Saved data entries
- - - - -
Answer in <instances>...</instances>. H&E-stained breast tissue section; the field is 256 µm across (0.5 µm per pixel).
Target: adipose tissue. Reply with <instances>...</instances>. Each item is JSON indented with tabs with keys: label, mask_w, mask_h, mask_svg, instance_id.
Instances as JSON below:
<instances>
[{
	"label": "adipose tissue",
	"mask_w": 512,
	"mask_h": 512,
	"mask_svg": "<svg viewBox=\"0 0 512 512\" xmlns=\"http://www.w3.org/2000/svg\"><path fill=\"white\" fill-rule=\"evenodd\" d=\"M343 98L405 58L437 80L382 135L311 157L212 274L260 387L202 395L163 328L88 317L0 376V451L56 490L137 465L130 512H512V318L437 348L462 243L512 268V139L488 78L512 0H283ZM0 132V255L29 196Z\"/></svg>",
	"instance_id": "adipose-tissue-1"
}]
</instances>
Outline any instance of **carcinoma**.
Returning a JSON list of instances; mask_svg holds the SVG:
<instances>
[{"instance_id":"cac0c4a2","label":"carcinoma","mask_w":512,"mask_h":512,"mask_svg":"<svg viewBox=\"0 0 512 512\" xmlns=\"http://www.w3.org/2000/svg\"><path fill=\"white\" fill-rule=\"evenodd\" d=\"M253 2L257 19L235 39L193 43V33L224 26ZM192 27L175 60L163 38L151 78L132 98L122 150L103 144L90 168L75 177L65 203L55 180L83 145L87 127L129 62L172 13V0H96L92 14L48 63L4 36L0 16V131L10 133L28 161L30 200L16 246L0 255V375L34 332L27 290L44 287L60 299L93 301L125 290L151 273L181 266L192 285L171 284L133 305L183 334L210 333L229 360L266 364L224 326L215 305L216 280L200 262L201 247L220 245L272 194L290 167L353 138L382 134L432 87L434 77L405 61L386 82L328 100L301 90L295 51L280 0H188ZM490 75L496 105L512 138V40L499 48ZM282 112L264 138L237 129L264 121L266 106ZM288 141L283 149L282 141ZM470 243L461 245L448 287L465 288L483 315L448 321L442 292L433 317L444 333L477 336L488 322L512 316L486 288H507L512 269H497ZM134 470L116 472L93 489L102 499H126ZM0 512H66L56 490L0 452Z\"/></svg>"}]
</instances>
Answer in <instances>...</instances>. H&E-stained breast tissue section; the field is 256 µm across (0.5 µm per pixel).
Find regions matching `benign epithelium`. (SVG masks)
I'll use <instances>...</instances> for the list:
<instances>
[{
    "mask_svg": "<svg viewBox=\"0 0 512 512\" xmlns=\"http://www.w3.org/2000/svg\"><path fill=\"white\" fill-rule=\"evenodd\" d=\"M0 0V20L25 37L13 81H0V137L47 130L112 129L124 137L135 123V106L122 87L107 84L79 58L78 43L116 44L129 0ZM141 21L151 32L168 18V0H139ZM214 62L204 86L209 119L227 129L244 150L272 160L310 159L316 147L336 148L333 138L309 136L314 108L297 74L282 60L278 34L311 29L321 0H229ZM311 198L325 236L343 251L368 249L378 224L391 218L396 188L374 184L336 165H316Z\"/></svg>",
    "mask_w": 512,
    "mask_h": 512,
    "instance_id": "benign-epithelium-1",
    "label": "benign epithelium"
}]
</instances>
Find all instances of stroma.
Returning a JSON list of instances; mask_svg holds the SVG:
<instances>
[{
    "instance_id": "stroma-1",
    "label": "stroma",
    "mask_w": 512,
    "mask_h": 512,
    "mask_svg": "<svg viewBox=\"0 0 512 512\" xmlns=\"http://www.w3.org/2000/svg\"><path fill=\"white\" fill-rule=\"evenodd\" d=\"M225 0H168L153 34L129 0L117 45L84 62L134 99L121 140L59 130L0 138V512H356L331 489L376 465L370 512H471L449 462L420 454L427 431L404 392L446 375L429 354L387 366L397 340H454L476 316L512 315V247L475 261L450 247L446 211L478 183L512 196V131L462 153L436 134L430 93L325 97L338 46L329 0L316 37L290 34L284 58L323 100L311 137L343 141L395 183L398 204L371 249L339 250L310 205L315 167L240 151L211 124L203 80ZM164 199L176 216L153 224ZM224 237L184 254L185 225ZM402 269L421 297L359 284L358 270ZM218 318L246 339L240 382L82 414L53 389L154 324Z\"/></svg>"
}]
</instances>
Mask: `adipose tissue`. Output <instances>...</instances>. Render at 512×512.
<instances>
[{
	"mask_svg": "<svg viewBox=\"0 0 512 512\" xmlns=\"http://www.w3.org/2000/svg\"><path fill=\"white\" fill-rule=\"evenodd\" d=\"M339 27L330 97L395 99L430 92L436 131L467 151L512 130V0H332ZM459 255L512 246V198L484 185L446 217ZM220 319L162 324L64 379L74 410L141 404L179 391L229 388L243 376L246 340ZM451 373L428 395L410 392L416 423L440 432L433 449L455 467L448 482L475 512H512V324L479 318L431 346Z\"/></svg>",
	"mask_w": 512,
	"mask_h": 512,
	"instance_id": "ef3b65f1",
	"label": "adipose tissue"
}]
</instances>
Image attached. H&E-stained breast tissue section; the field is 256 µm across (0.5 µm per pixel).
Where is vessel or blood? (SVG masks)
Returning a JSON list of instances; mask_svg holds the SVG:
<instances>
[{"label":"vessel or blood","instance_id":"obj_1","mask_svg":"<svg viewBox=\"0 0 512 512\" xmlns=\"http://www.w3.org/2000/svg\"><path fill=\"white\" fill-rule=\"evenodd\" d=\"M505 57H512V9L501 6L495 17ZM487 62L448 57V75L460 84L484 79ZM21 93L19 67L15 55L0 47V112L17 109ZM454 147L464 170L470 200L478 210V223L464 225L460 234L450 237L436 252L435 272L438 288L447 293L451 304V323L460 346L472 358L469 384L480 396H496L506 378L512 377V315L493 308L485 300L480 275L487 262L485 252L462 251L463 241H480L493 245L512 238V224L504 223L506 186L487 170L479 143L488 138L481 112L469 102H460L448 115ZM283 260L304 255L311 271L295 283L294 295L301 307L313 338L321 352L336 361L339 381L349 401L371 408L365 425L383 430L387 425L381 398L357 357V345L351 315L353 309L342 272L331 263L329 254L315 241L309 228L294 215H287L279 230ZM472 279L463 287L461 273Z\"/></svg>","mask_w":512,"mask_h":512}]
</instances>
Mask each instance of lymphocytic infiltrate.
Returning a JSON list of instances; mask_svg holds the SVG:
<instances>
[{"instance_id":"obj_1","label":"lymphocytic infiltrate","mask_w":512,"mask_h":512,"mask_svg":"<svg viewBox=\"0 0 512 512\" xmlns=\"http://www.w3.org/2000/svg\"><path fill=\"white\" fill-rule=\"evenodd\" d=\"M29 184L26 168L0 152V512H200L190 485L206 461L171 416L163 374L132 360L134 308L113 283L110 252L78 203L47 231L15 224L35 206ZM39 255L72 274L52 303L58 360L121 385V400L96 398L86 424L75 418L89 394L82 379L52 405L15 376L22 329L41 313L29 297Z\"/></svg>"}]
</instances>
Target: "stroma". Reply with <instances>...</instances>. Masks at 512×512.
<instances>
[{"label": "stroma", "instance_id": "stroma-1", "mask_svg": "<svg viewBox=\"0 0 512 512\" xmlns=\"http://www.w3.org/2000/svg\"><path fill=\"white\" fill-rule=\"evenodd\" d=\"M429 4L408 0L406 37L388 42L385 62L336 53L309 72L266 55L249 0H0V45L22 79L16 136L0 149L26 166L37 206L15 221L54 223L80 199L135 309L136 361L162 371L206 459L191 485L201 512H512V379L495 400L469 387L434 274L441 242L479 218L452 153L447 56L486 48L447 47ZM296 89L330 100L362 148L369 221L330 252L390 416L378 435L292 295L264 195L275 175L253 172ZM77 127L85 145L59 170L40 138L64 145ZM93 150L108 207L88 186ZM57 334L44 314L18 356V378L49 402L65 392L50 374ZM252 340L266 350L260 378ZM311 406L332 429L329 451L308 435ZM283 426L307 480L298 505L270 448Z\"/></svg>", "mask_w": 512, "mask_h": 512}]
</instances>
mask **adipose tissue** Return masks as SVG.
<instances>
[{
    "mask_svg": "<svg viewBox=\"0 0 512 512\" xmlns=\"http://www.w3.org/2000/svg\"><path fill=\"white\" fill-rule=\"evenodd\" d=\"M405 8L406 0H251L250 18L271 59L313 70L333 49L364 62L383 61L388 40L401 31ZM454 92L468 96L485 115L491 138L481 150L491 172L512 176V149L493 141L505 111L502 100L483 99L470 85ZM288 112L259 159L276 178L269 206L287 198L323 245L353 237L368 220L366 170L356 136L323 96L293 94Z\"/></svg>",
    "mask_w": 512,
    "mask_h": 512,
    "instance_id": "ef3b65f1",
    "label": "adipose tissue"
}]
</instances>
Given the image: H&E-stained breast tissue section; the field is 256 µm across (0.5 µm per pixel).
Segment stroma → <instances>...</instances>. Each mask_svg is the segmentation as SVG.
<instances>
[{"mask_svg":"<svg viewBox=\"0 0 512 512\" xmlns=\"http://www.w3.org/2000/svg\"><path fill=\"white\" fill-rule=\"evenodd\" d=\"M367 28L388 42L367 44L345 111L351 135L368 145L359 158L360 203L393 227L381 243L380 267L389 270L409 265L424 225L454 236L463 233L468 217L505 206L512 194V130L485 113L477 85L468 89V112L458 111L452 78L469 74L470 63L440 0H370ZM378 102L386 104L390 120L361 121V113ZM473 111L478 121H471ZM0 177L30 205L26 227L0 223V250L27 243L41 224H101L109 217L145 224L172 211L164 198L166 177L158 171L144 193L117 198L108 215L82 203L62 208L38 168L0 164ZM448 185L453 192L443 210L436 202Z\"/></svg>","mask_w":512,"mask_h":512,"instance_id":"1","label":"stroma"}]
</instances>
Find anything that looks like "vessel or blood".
- - - - -
Select every line of the material above holding the word "breast" and copy it.

Answer in <instances>...</instances>. H&E-stained breast tissue section; the field is 256 µm across (0.5 µm per pixel).
Answer in <instances>...</instances>. H&E-stained breast tissue section; the field is 256 µm across (0.5 µm per pixel).
Image attached. H&E-stained breast tissue section; the field is 256 µm across (0.5 µm per pixel).
Given the image: H&E-stained breast tissue section; the field is 256 µm across (0.5 µm per pixel).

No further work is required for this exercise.